Start of Data under study

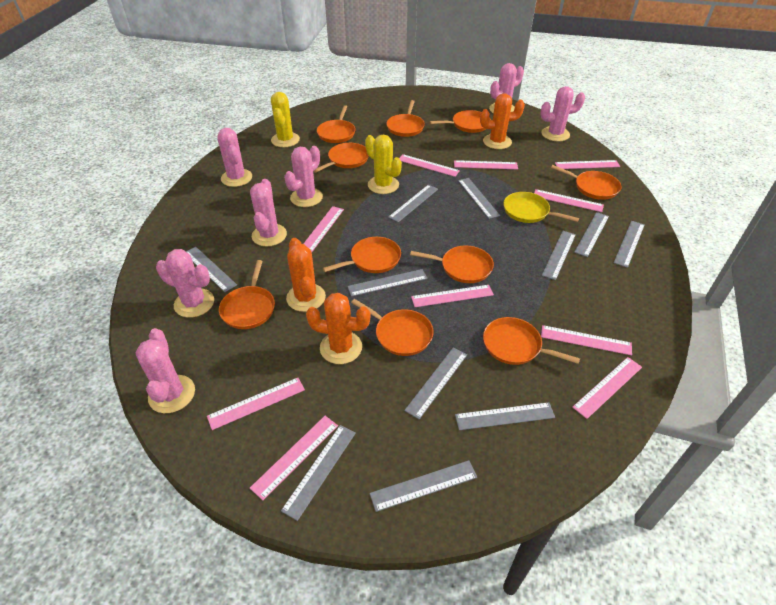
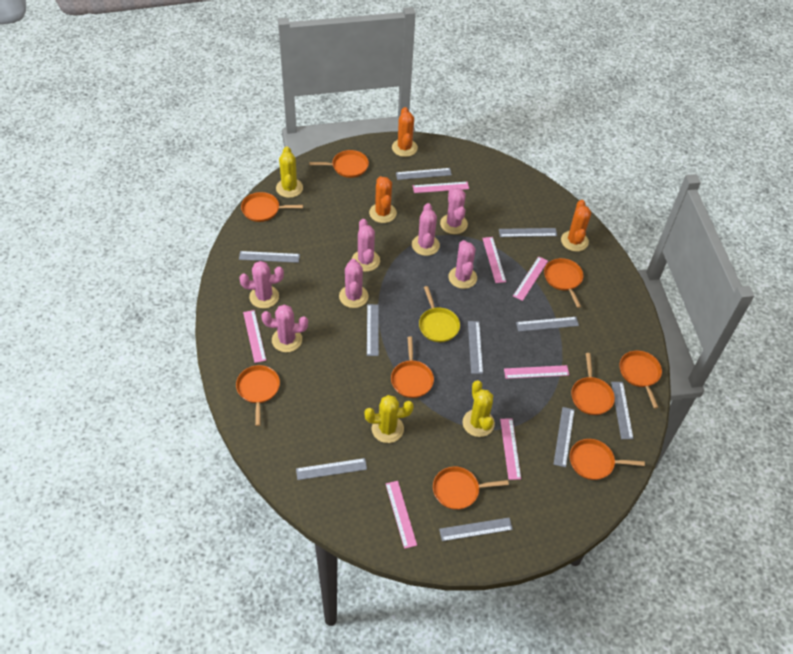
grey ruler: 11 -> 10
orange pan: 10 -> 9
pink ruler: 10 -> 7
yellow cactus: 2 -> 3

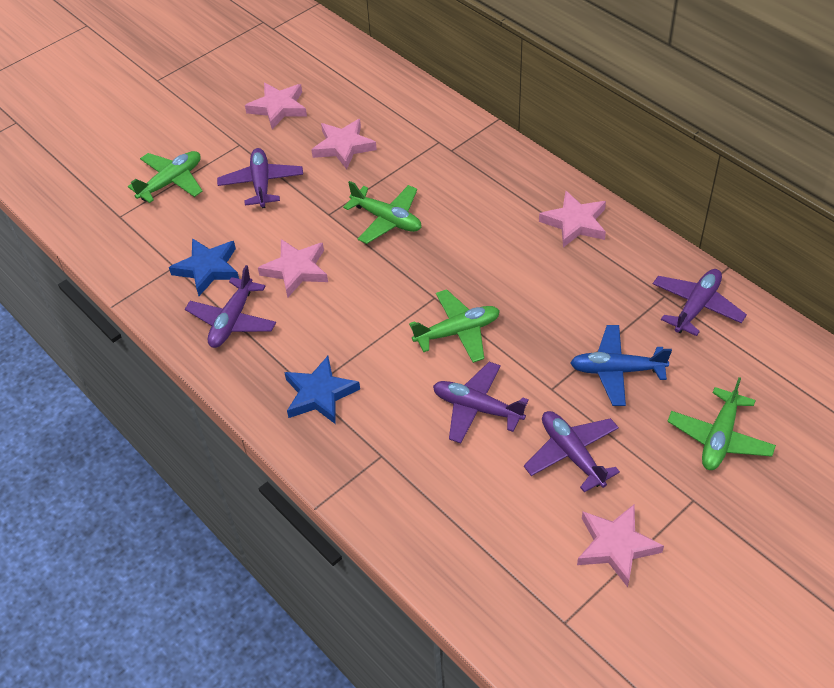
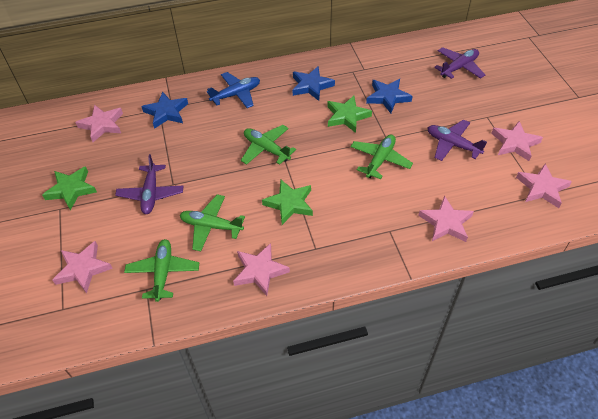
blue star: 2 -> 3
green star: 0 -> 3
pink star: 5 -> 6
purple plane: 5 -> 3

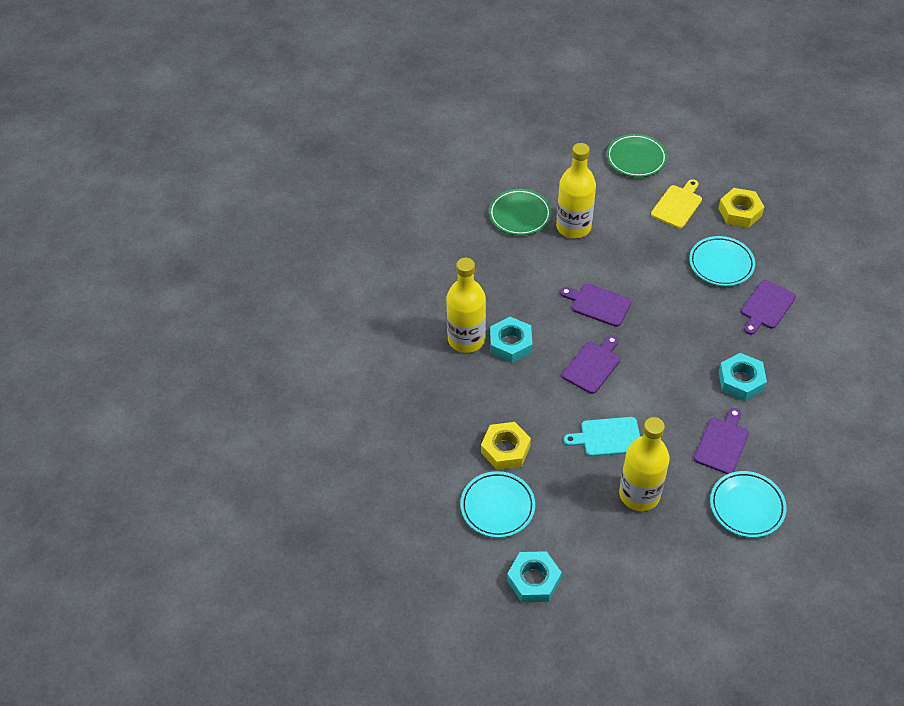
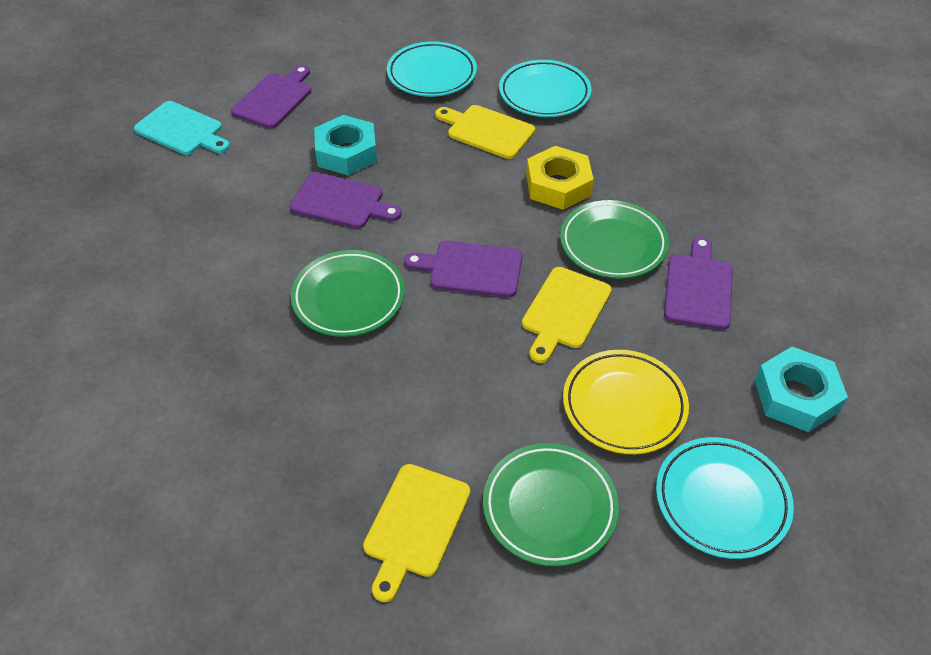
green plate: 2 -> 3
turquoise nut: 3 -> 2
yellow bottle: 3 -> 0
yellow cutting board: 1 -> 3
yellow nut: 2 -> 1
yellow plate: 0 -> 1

End of Data under study

> _Aim of the exercise_
Please transcribe all of the records above exactly, leaving out any pictures.

> _Answer_
grey ruler: 11 -> 10
orange pan: 10 -> 9
pink ruler: 10 -> 7
yellow cactus: 2 -> 3

blue star: 2 -> 3
green star: 0 -> 3
pink star: 5 -> 6
purple plane: 5 -> 3

green plate: 2 -> 3
turquoise nut: 3 -> 2
yellow bottle: 3 -> 0
yellow cutting board: 1 -> 3
yellow nut: 2 -> 1
yellow plate: 0 -> 1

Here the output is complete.